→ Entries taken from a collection
● ● ● ● ● ● ●
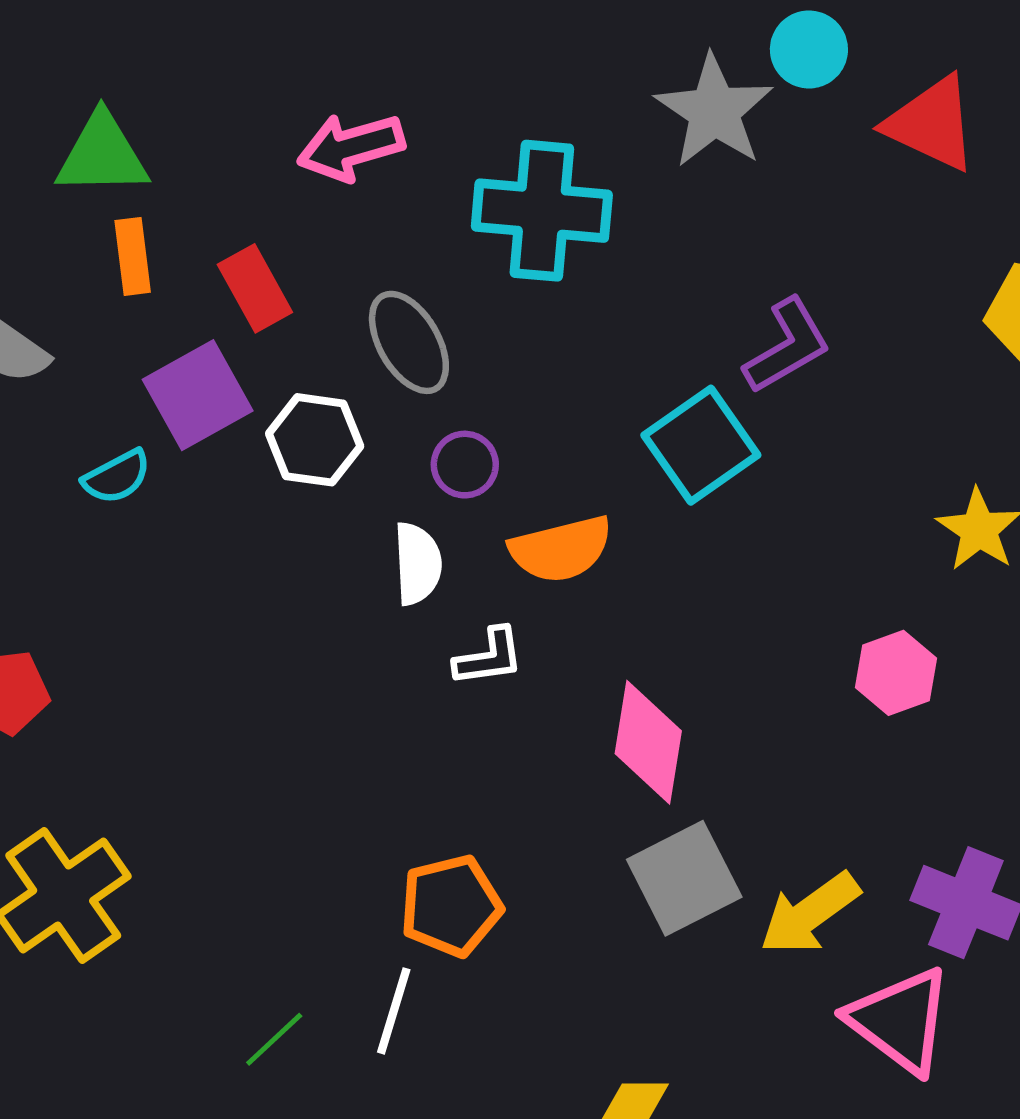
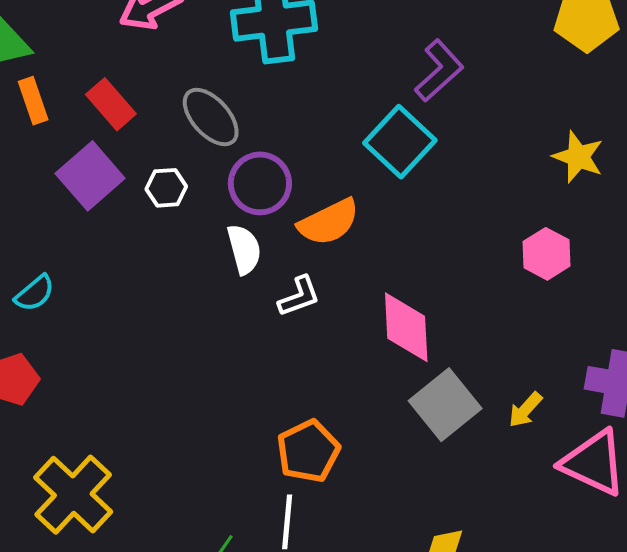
white hexagon: (315, 440) -> (166, 188), size x0.7
purple circle: (465, 465) -> (260, 183), size x1.5
cyan semicircle: (117, 477) -> (35, 293), moved
yellow arrow: (810, 913) -> (525, 410), size x0.6

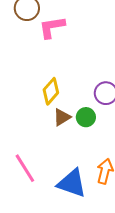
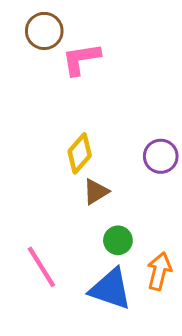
green circle: (86, 117) -> (118, 240), moved

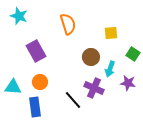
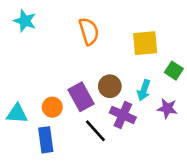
yellow square: (111, 33) -> (145, 43), size x1.5
purple rectangle: (36, 51) -> (81, 97), moved
brown circle: (91, 57) -> (110, 86), moved

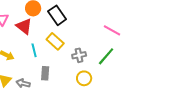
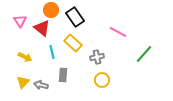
pink line: (112, 30) -> (118, 32), moved
green line: (106, 56) -> (144, 54), moved

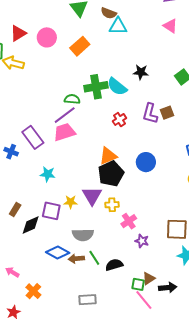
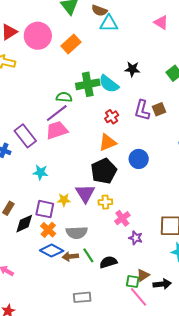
pink circle: (47, 37) -> (38, 36), size x1.4
orange triangle: (108, 156) -> (108, 142), moved
orange cross: (33, 291) -> (48, 230), moved

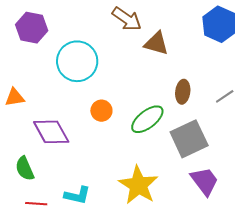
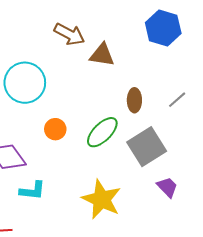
purple trapezoid: (204, 181) -> (167, 187), size x0.7
cyan L-shape: (77, 195) -> (32, 191), moved

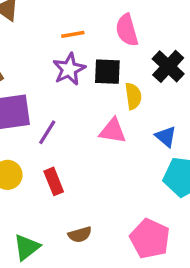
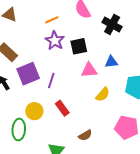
black square: (107, 72) -> (79, 46), moved
yellow semicircle: (133, 96) -> (103, 94), moved, turned 63
blue triangle: (166, 136) -> (111, 62), moved, turned -32

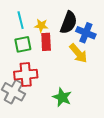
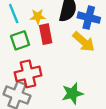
green star: (62, 97) -> (72, 94), turned -30

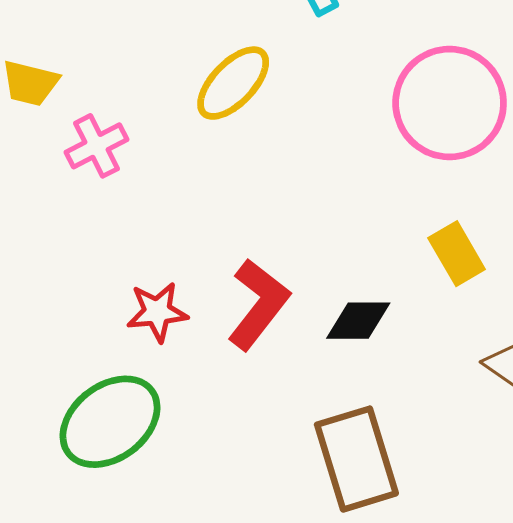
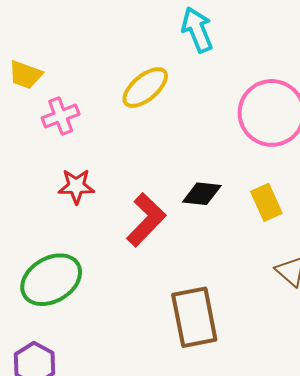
red star: (157, 312) -> (76, 186), moved
black diamond: (358, 321) -> (202, 194), moved

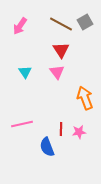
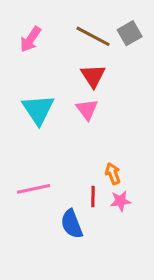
cyan triangle: (25, 72) -> (38, 109), size x1.6
orange arrow: (85, 98) -> (113, 174), moved, size x0.6

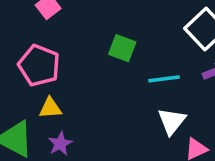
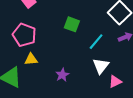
cyan line: (164, 79) -> (96, 42), turned -42
purple star: (60, 144) -> (62, 75), moved

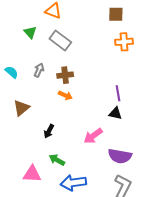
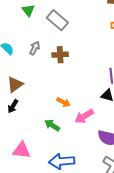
orange arrow: (65, 95) -> (63, 102), moved
black arrow: (49, 131) -> (13, 106), moved
green arrow: (57, 160) -> (52, 125), moved

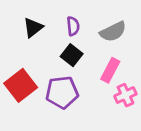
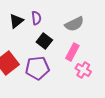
purple semicircle: (73, 26) -> (36, 18), moved
pink cross: (125, 95) -> (83, 70), turned -35

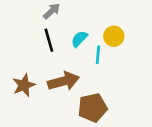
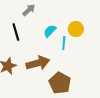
black line: (49, 40) -> (16, 32), moved
brown pentagon: (93, 108) -> (60, 83), turned -30

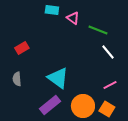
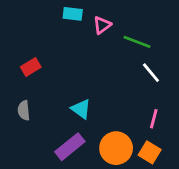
pink triangle: (73, 18) -> (102, 25), turned 48
cyan triangle: (58, 78) -> (81, 109), size x0.7
pink line: (110, 85) -> (154, 119), turned -48

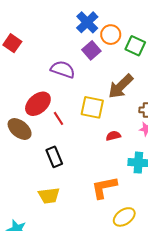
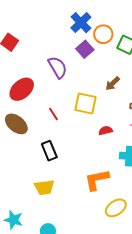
purple semicircle: (63, 69) -> (58, 67), turned 40
brown arrow: (121, 86) -> (113, 84), size x0.6
red ellipse: (38, 104) -> (22, 89), moved

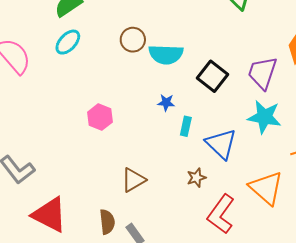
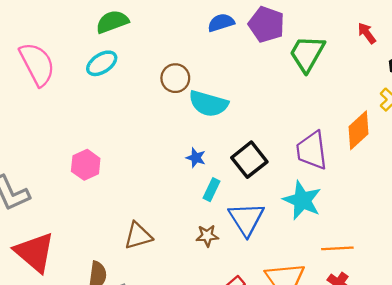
purple trapezoid: (262, 73) -> (312, 150), turned -39
black square: (212, 76) -> (249, 160), moved
pink hexagon: (100, 117) -> (86, 165), moved
brown star: (196, 178) -> (207, 236), moved

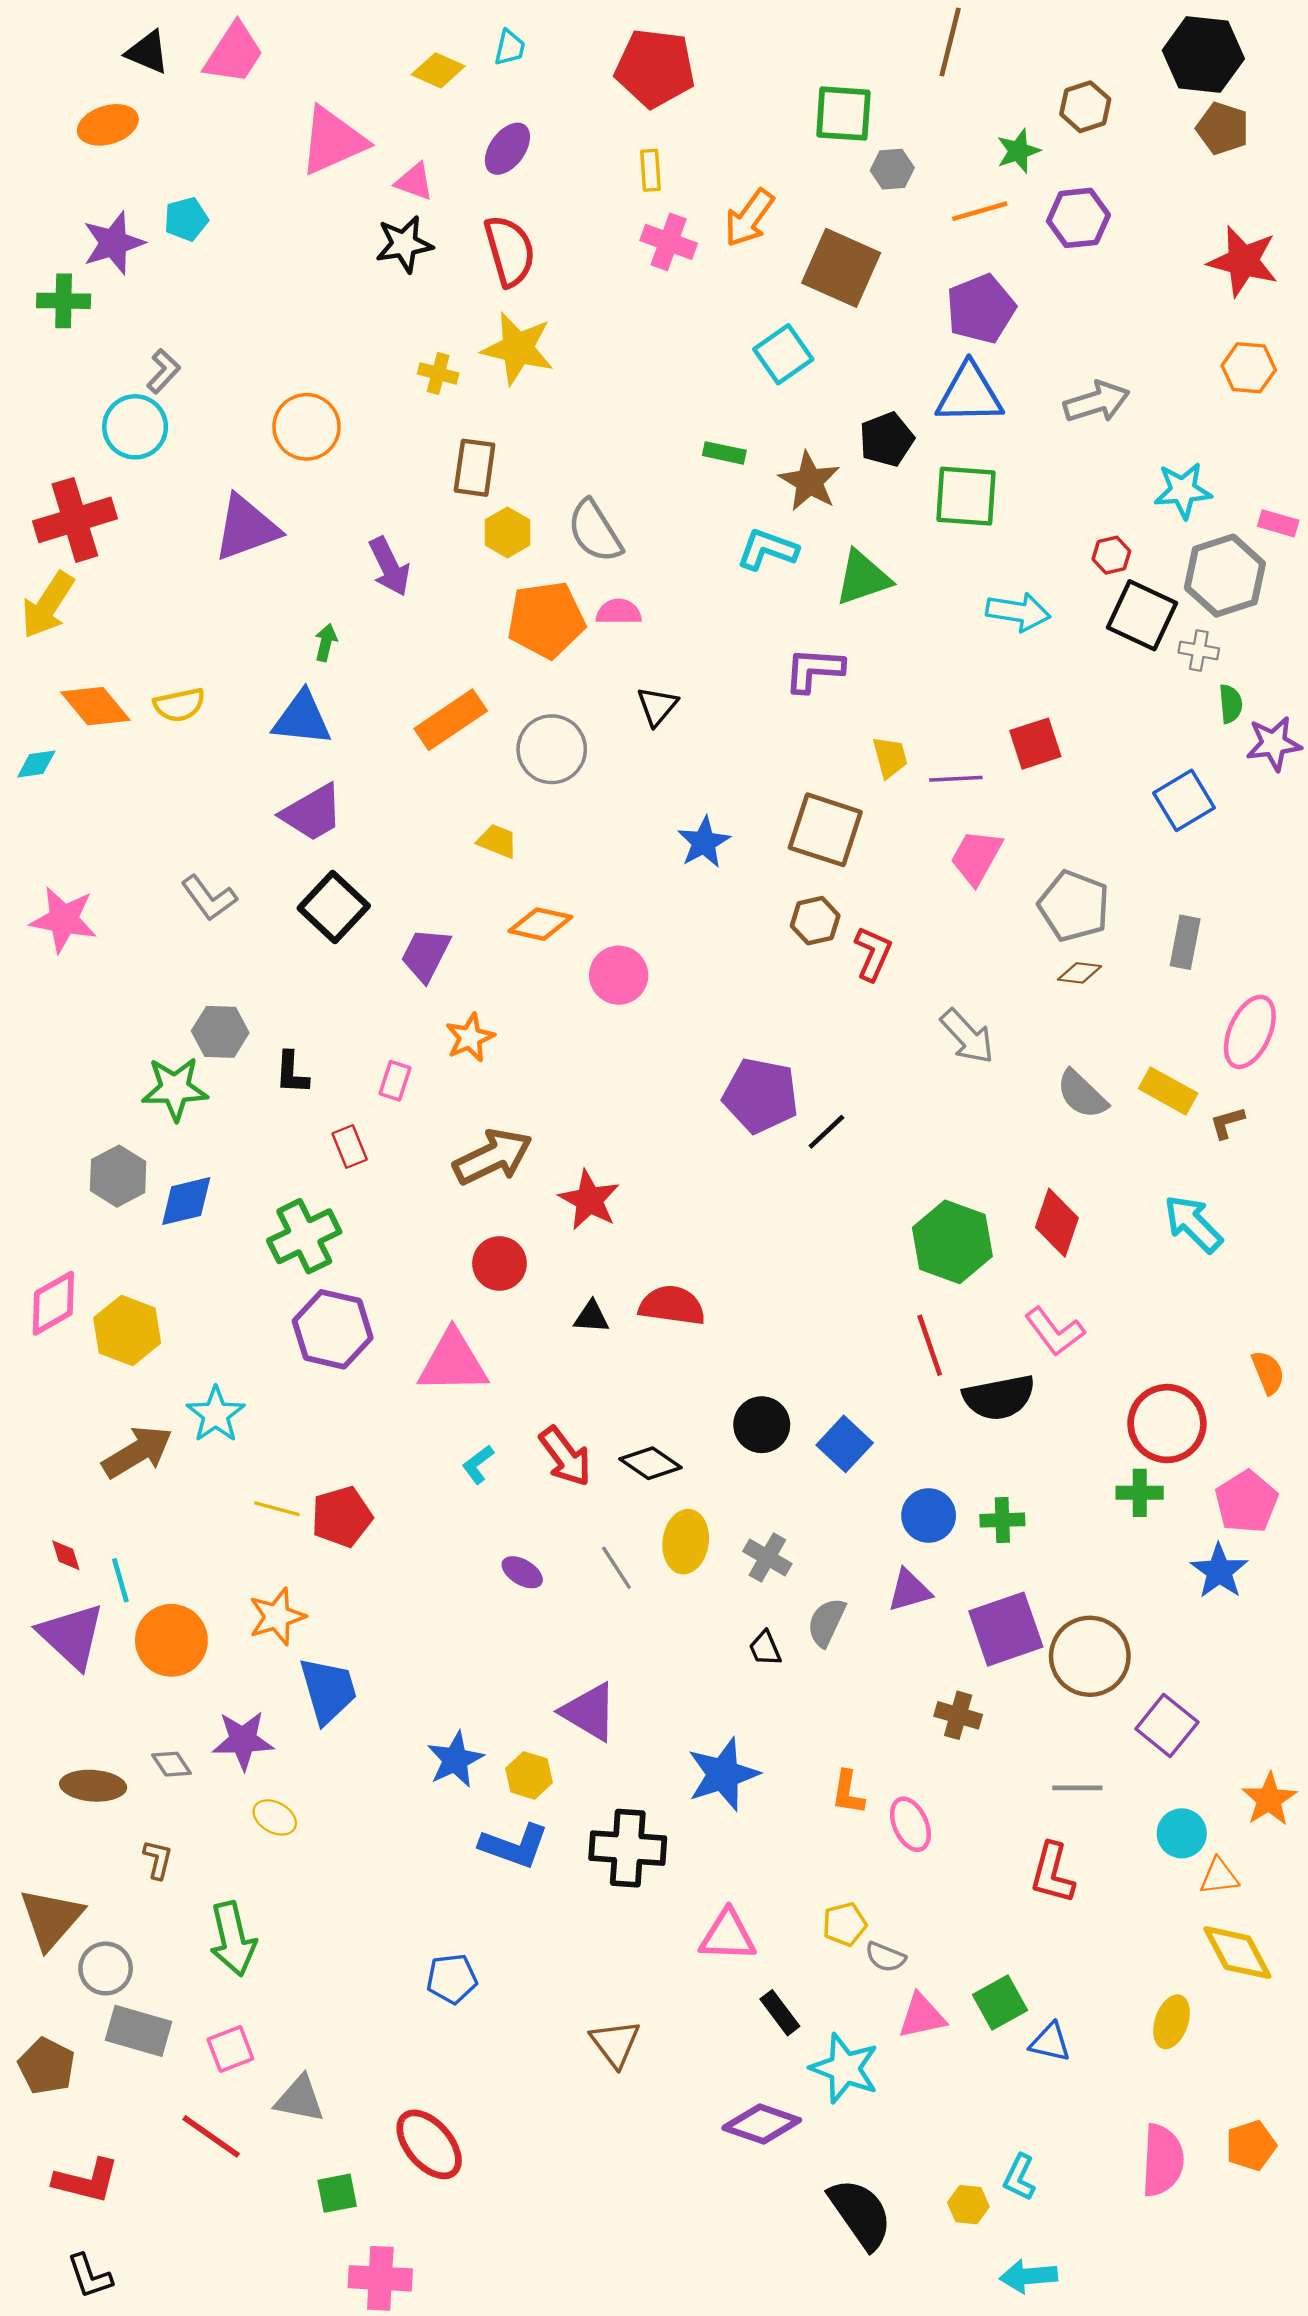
● ● ● ● ● ● ●
→ Action item
Your answer should be every entry repeated exactly, minus the pictures.

→ Result for this exercise
white hexagon: (315, 440) -> (166, 188), size x0.7
purple circle: (465, 465) -> (260, 183), size x1.5
cyan semicircle: (117, 477) -> (35, 293), moved
yellow arrow: (810, 913) -> (525, 410), size x0.6

green circle: (86, 117) -> (118, 240), moved

yellow square: (111, 33) -> (145, 43), size x1.5
purple rectangle: (36, 51) -> (81, 97), moved
brown circle: (91, 57) -> (110, 86), moved

pink line: (112, 30) -> (118, 32), moved
green line: (106, 56) -> (144, 54), moved

pink circle: (47, 37) -> (38, 36), size x1.4
orange triangle: (108, 156) -> (108, 142), moved
orange cross: (33, 291) -> (48, 230), moved

purple trapezoid: (204, 181) -> (167, 187), size x0.7
cyan L-shape: (77, 195) -> (32, 191), moved

black square: (107, 72) -> (79, 46), moved
yellow semicircle: (133, 96) -> (103, 94), moved, turned 63
blue triangle: (166, 136) -> (111, 62), moved, turned -32

green star: (62, 97) -> (72, 94), turned -30

red star: (157, 312) -> (76, 186), moved
black diamond: (358, 321) -> (202, 194), moved

cyan triangle: (25, 72) -> (38, 109), size x1.6
orange arrow: (85, 98) -> (113, 174), moved, size x0.6

cyan line: (164, 79) -> (96, 42), turned -42
purple star: (60, 144) -> (62, 75), moved

orange arrow: (65, 95) -> (63, 102), moved
black arrow: (49, 131) -> (13, 106), moved
green arrow: (57, 160) -> (52, 125), moved

purple semicircle: (73, 26) -> (36, 18), moved
pink cross: (125, 95) -> (83, 70), turned -35

black line: (49, 40) -> (16, 32), moved
brown pentagon: (93, 108) -> (60, 83), turned -30

pink triangle: (73, 18) -> (102, 25), turned 48
cyan triangle: (58, 78) -> (81, 109), size x0.7
pink line: (110, 85) -> (154, 119), turned -48

purple semicircle: (63, 69) -> (58, 67), turned 40
brown arrow: (121, 86) -> (113, 84), size x0.6
red ellipse: (38, 104) -> (22, 89), moved

purple trapezoid: (262, 73) -> (312, 150), turned -39
black square: (212, 76) -> (249, 160), moved
pink hexagon: (100, 117) -> (86, 165), moved
brown star: (196, 178) -> (207, 236), moved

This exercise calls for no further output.